Count up the lines holding "degrees" in the material, then reply with only the number.

___

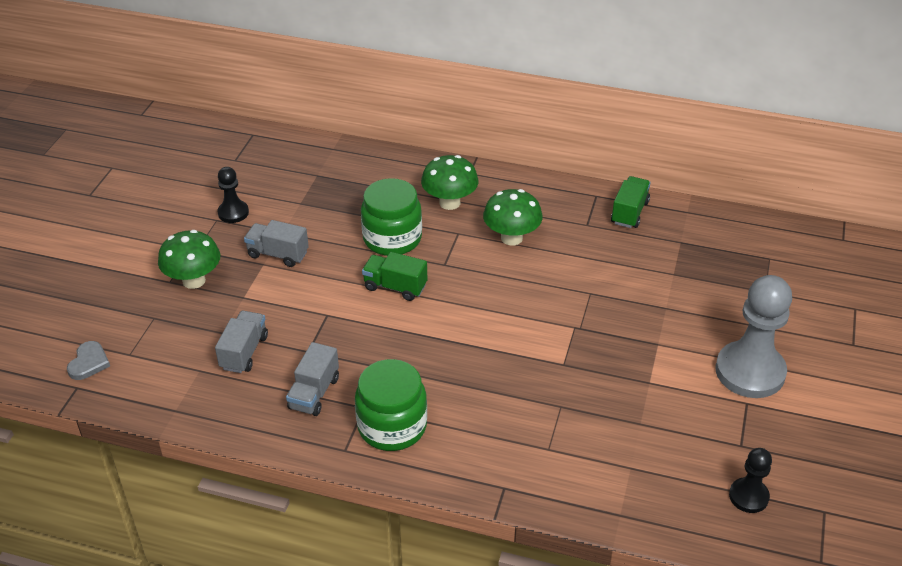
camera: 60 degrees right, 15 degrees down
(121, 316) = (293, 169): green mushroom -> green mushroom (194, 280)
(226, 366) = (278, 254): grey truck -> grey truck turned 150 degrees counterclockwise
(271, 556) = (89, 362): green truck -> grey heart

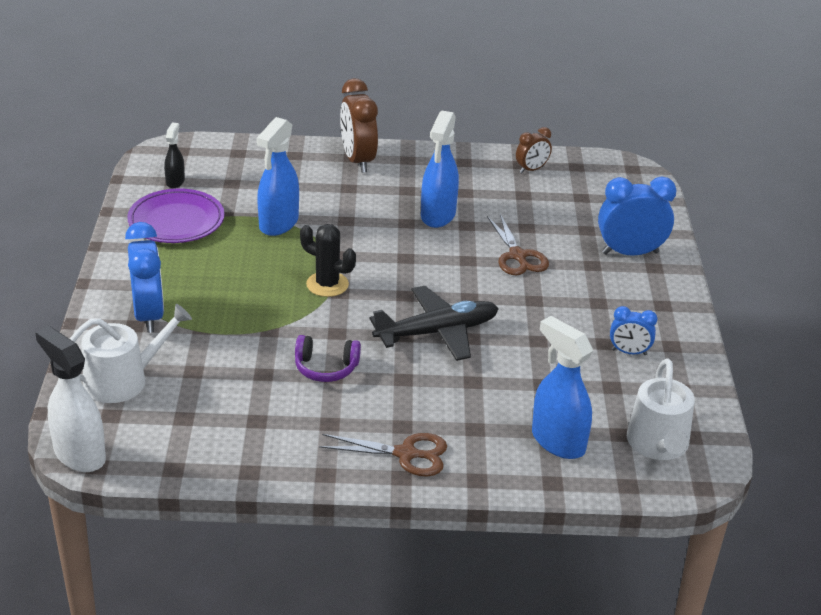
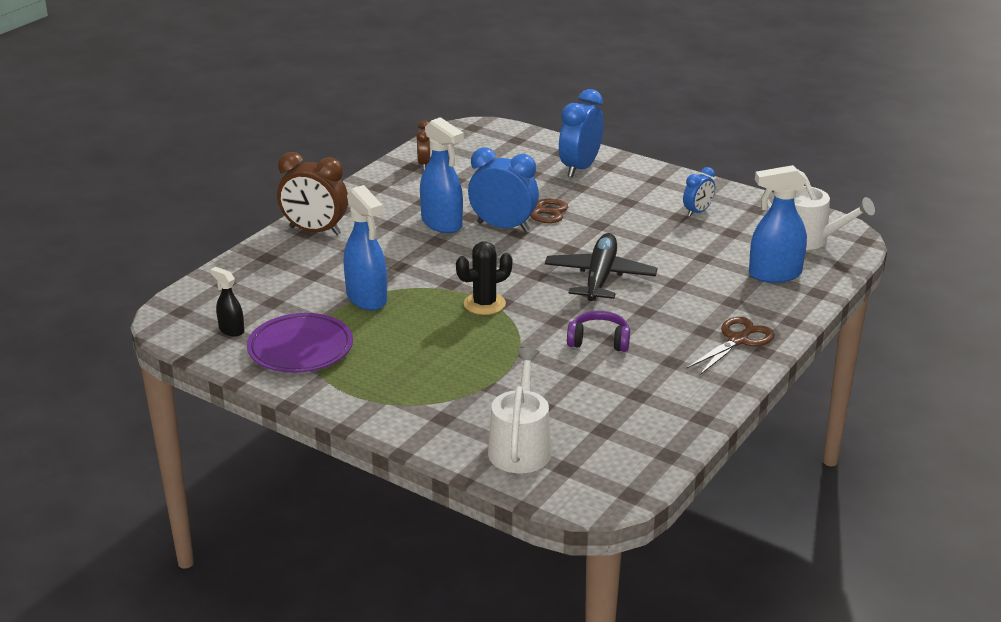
camera: 55 degrees left, 5 degrees down
(79, 454) = (607, 500): white spray bottle -> none
(149, 315) = (436, 406): blue clock -> blue clock (503, 226)
(326, 368) = (599, 341): purple headphones -> purple headphones turned 120 degrees counterclockwise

___

__Reply to the exercise__:
4